* Exercise input:

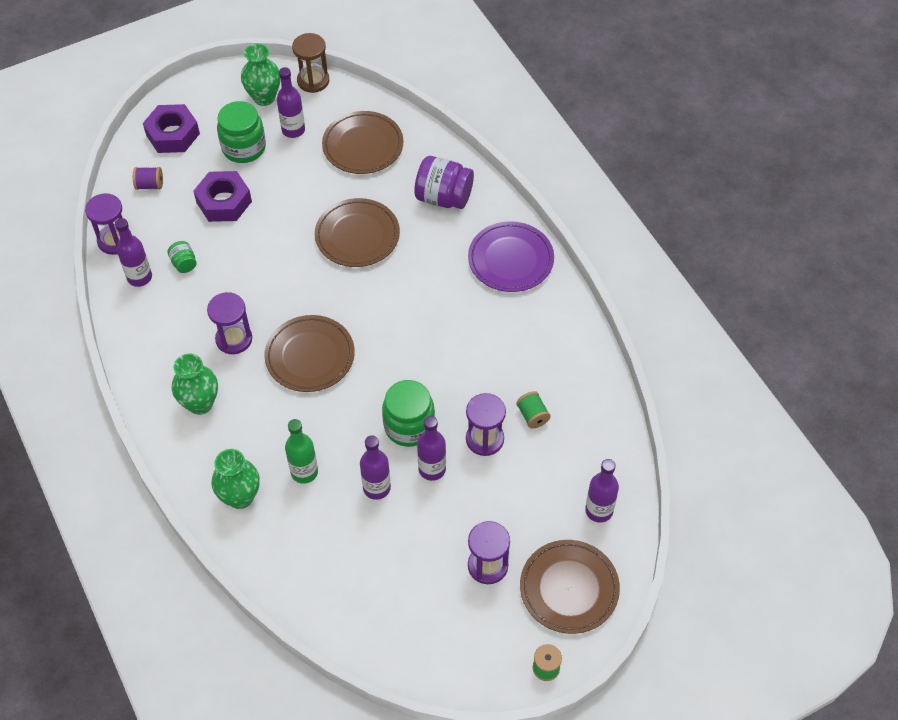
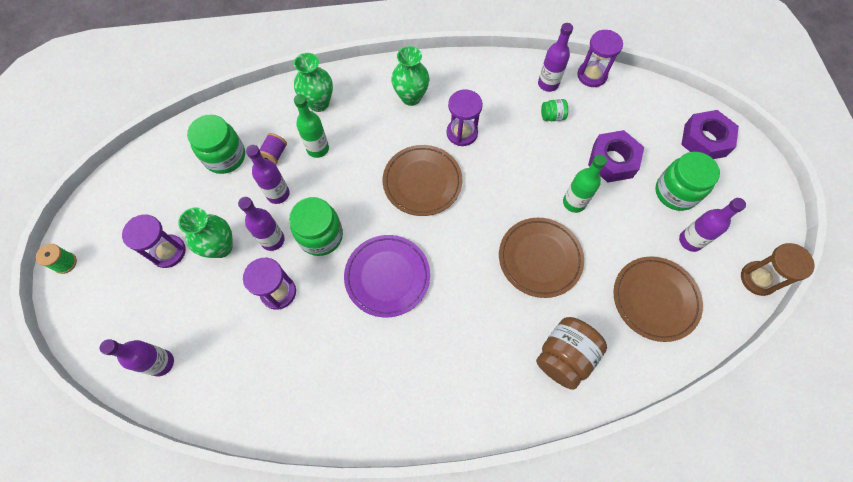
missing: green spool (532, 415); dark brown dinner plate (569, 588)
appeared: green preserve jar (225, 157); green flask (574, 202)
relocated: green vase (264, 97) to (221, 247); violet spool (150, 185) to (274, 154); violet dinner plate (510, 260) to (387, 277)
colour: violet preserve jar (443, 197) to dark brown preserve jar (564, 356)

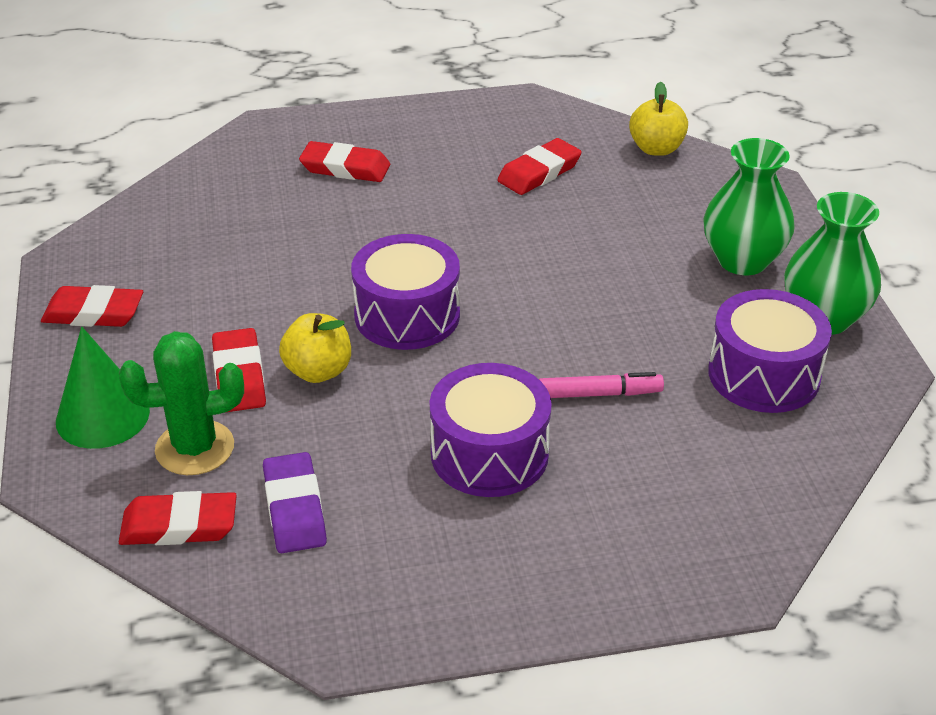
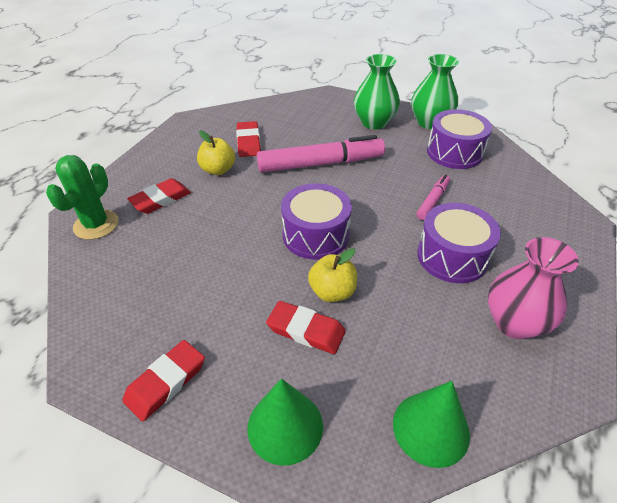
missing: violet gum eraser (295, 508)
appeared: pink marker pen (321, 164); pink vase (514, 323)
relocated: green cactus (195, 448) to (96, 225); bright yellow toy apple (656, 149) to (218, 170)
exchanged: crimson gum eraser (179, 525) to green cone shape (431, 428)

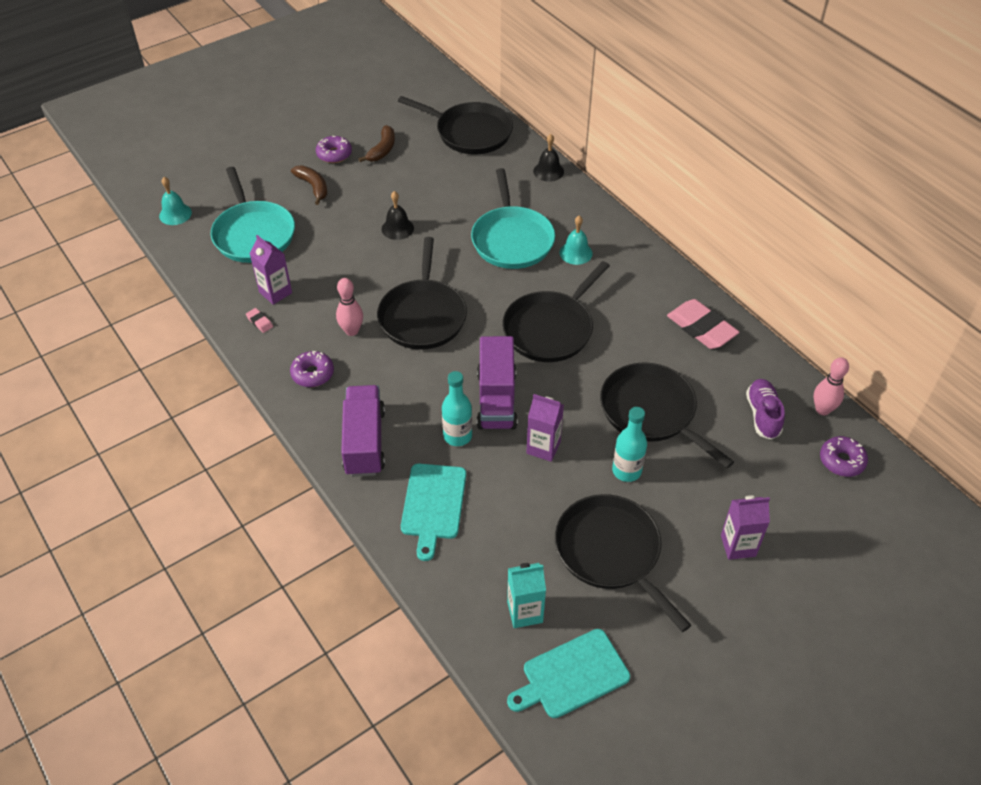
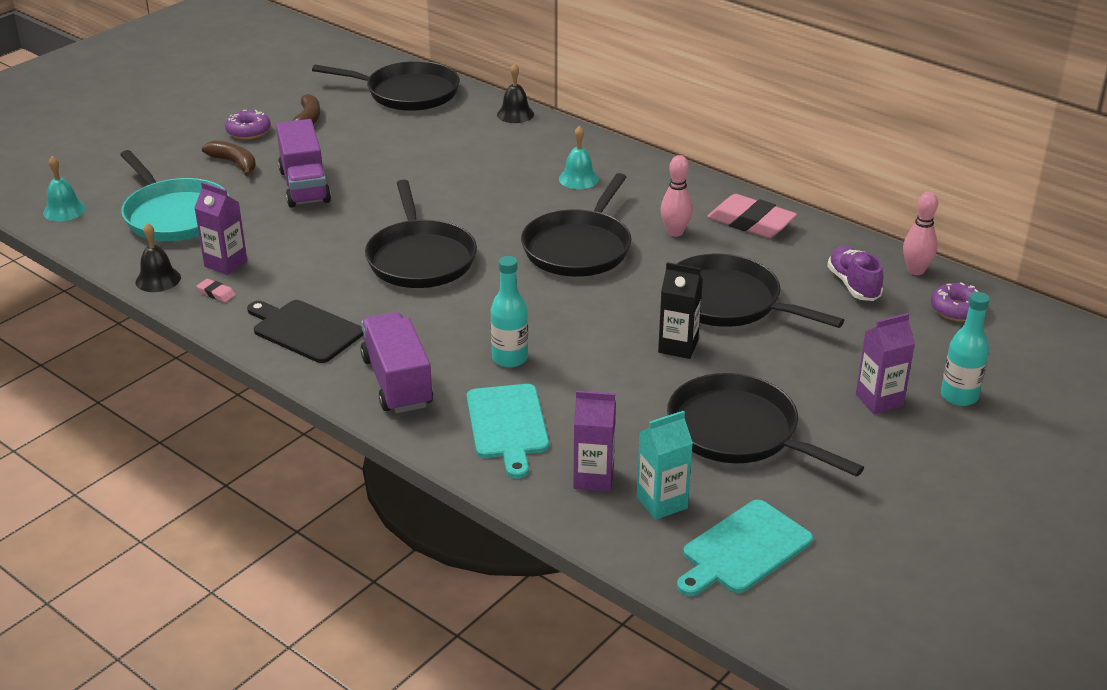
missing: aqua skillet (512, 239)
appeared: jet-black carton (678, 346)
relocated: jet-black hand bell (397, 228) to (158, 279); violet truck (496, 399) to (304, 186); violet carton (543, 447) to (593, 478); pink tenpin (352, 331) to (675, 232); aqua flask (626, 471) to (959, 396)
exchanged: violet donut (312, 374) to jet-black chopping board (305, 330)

* The task:
Excluding images, return all of the records above word for word.

* Output for this task:
missing: green spool (532, 415); dark brown dinner plate (569, 588)
appeared: green preserve jar (225, 157); green flask (574, 202)
relocated: green vase (264, 97) to (221, 247); violet spool (150, 185) to (274, 154); violet dinner plate (510, 260) to (387, 277)
colour: violet preserve jar (443, 197) to dark brown preserve jar (564, 356)

missing: violet gum eraser (295, 508)
appeared: pink marker pen (321, 164); pink vase (514, 323)
relocated: green cactus (195, 448) to (96, 225); bright yellow toy apple (656, 149) to (218, 170)
exchanged: crimson gum eraser (179, 525) to green cone shape (431, 428)

missing: aqua skillet (512, 239)
appeared: jet-black carton (678, 346)
relocated: jet-black hand bell (397, 228) to (158, 279); violet truck (496, 399) to (304, 186); violet carton (543, 447) to (593, 478); pink tenpin (352, 331) to (675, 232); aqua flask (626, 471) to (959, 396)
exchanged: violet donut (312, 374) to jet-black chopping board (305, 330)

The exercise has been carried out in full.